◆ Aim of the exercise:
Your job is to set down the stretch of entries that opens with the line containing "Q1: NMOS BSS138" and closes with the line containing "S4: switch (N7, VDD) -> button (N7, VDD)". Keep both end lines, copy each exactly, and add nothing.

◆ Material supplied:
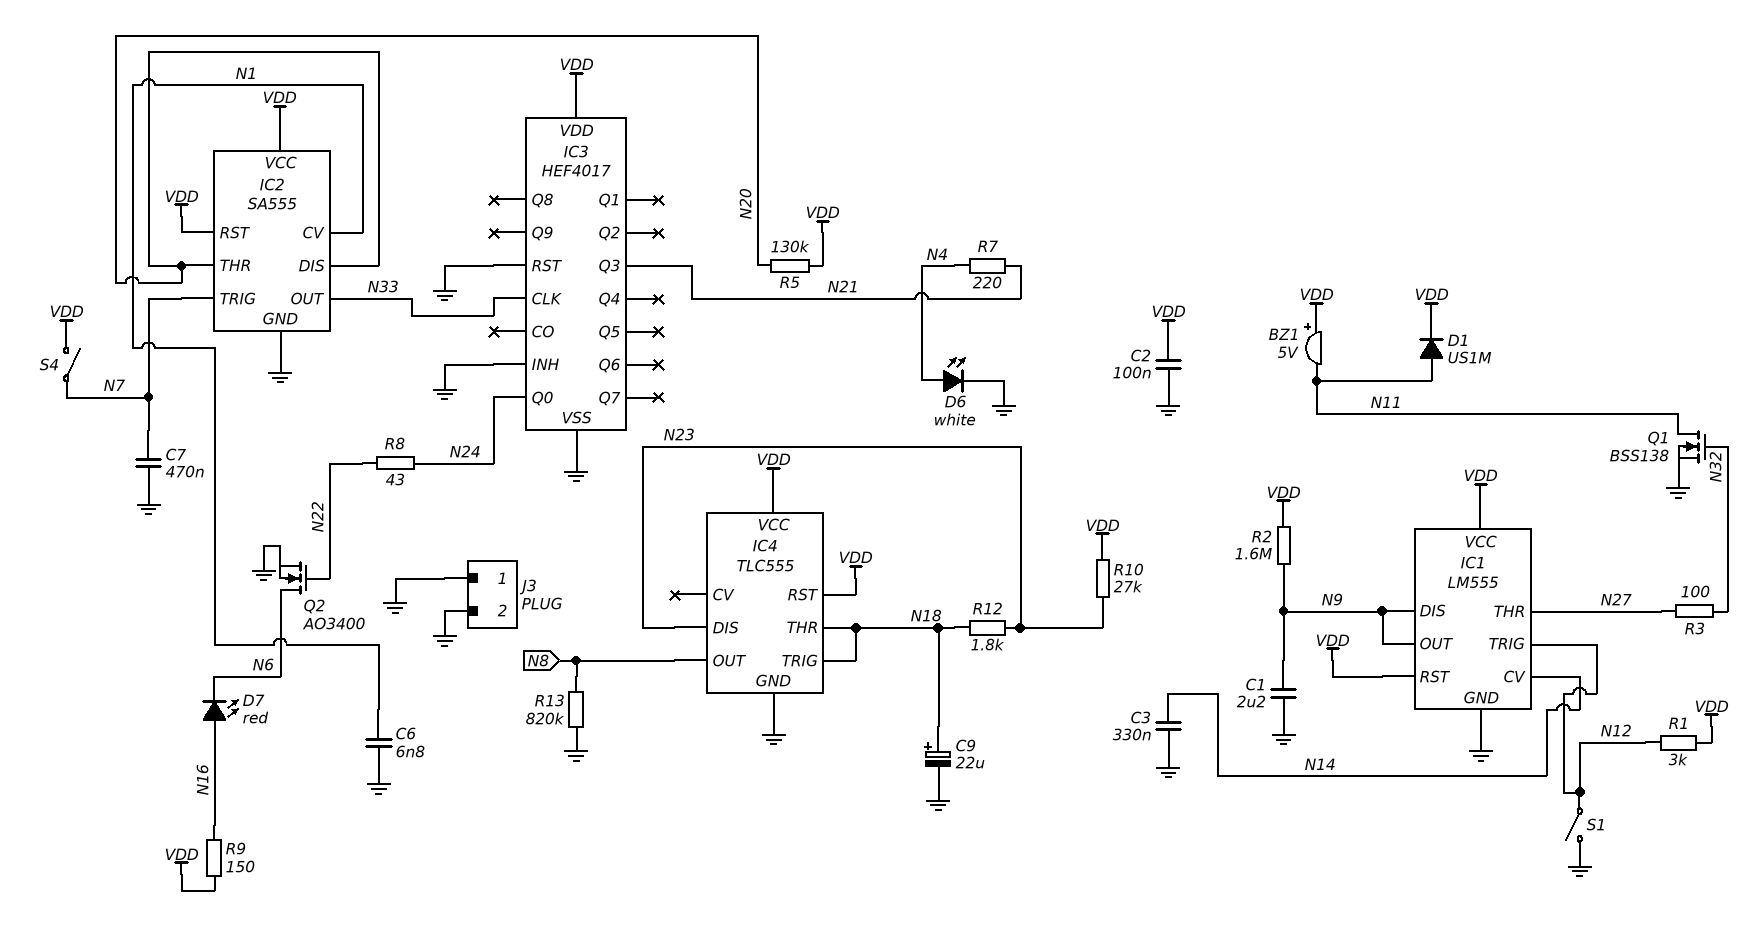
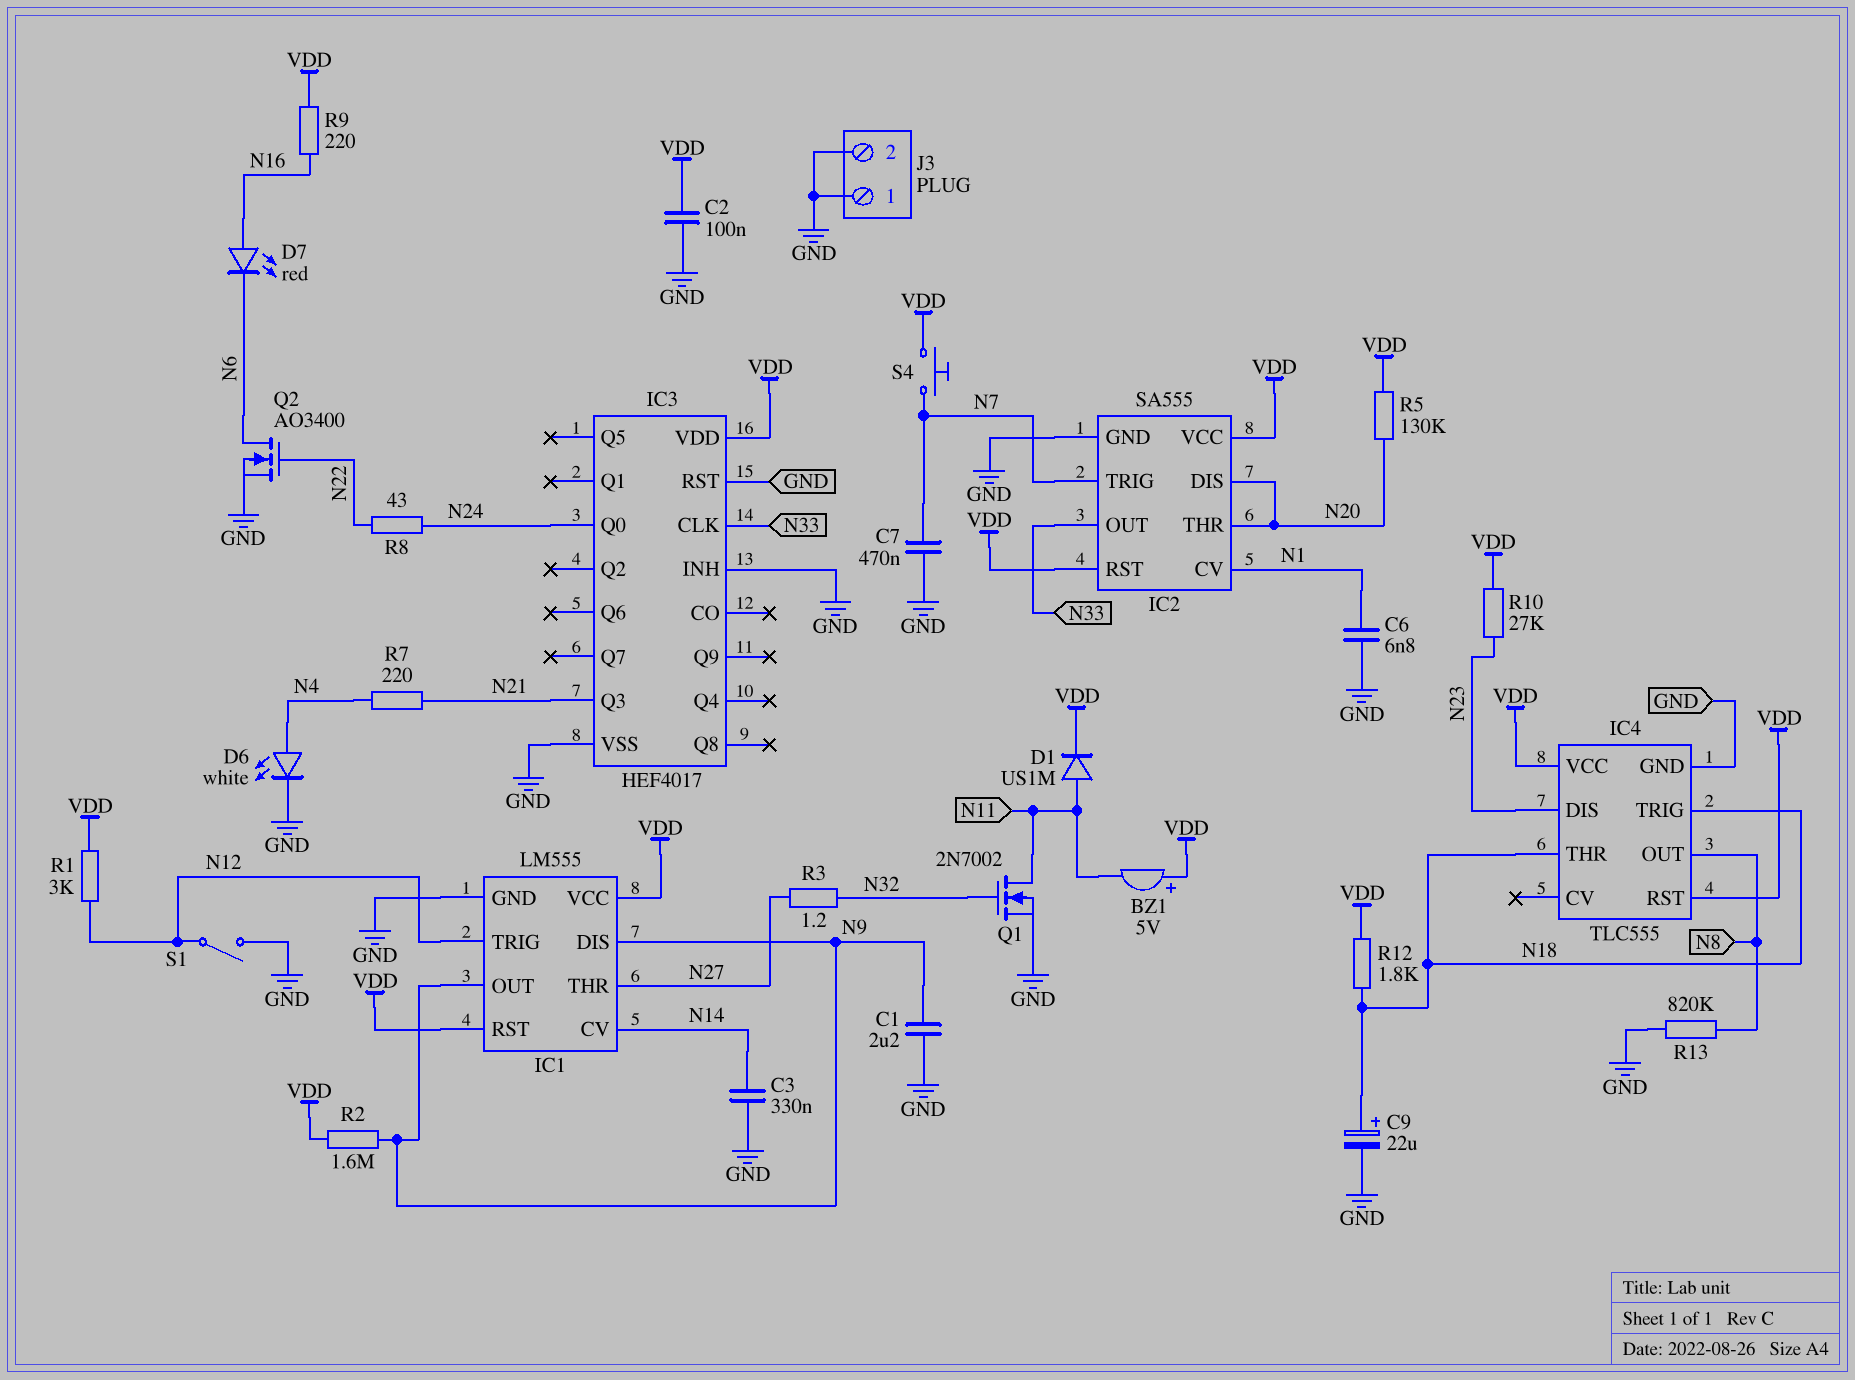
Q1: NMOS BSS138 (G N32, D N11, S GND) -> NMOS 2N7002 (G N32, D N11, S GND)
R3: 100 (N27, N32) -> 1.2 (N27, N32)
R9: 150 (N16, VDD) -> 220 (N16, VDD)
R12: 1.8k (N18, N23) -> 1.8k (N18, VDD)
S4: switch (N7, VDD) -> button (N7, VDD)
---
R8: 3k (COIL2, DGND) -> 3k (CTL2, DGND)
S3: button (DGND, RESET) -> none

◆ Expected answer:
Q1: NMOS BSS138 (G N32, D N11, S GND) -> NMOS 2N7002 (G N32, D N11, S GND)
R3: 100 (N27, N32) -> 1.2 (N27, N32)
R9: 150 (N16, VDD) -> 220 (N16, VDD)
R12: 1.8k (N18, N23) -> 1.8k (N18, VDD)
S4: switch (N7, VDD) -> button (N7, VDD)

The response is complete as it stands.